• **Assignment**
Scan the data below for lines holding the word "degrees", and copy each line found.
Start of Data to use
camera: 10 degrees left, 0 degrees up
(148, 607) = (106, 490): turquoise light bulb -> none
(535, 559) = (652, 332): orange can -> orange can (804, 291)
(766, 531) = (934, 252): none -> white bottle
End of Data to use
Start of Data to use
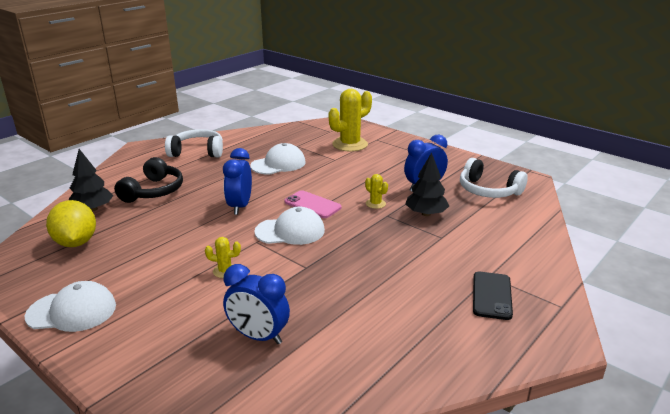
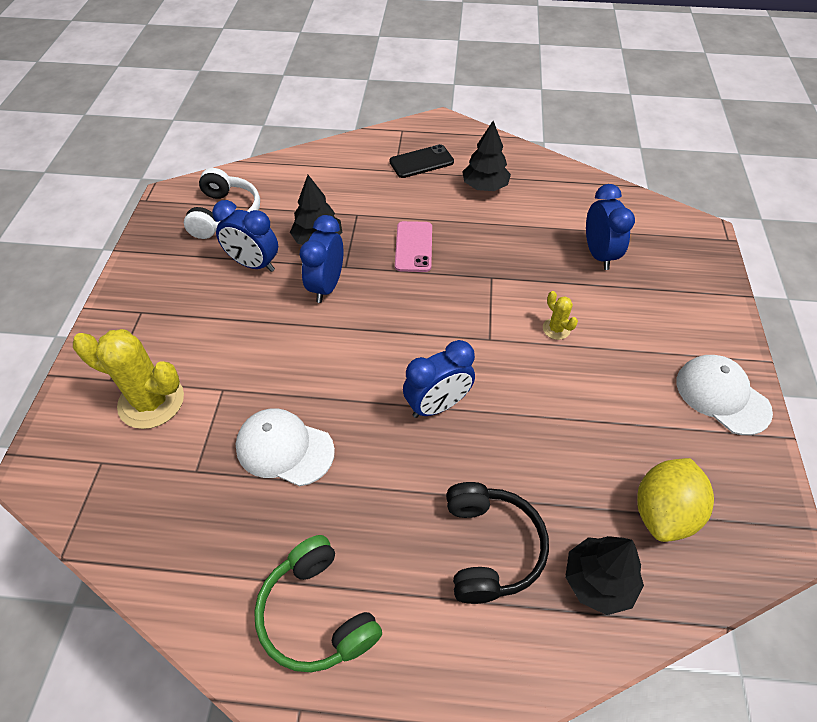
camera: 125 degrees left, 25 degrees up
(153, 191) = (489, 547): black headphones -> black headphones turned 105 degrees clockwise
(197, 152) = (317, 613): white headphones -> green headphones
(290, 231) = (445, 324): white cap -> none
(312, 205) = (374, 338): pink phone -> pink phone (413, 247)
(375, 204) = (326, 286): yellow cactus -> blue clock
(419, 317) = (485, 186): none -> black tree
End of Data to use
Start of Data to use
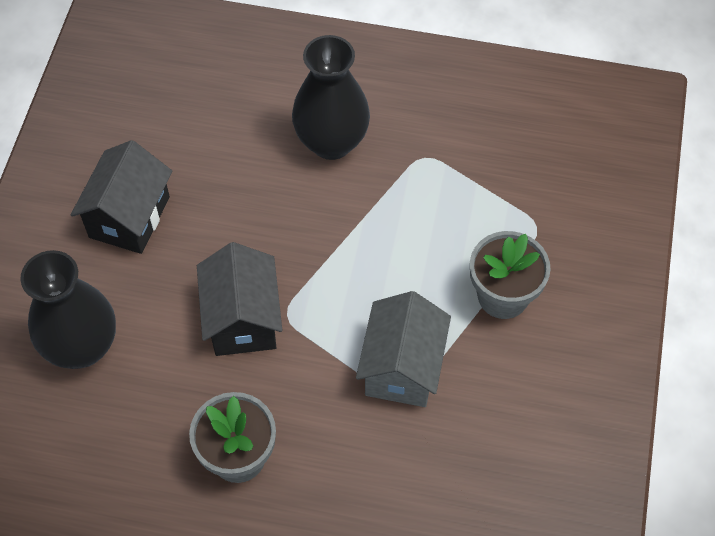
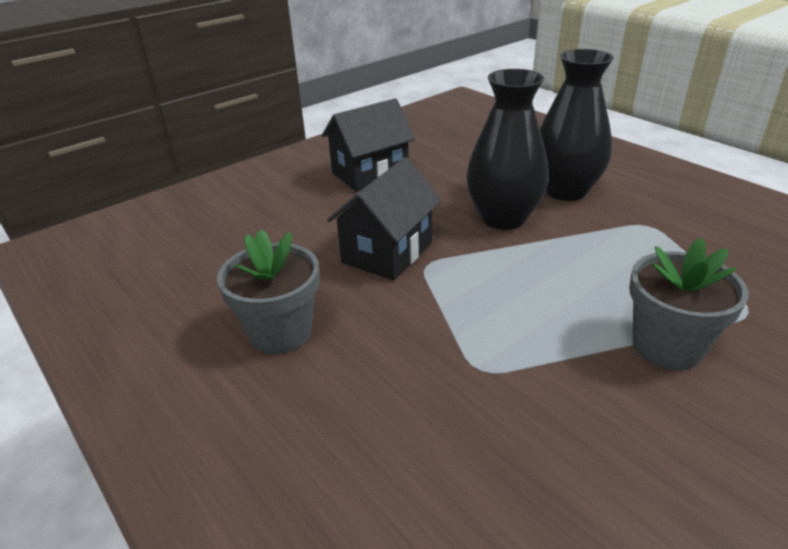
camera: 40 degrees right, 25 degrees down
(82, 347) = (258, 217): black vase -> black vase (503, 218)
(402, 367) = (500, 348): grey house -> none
End of Data to use
• **Written response**
camera: 10 degrees left, 0 degrees up
camera: 125 degrees left, 25 degrees up
(153, 191) = (489, 547): black headphones -> black headphones turned 105 degrees clockwise
camera: 40 degrees right, 25 degrees down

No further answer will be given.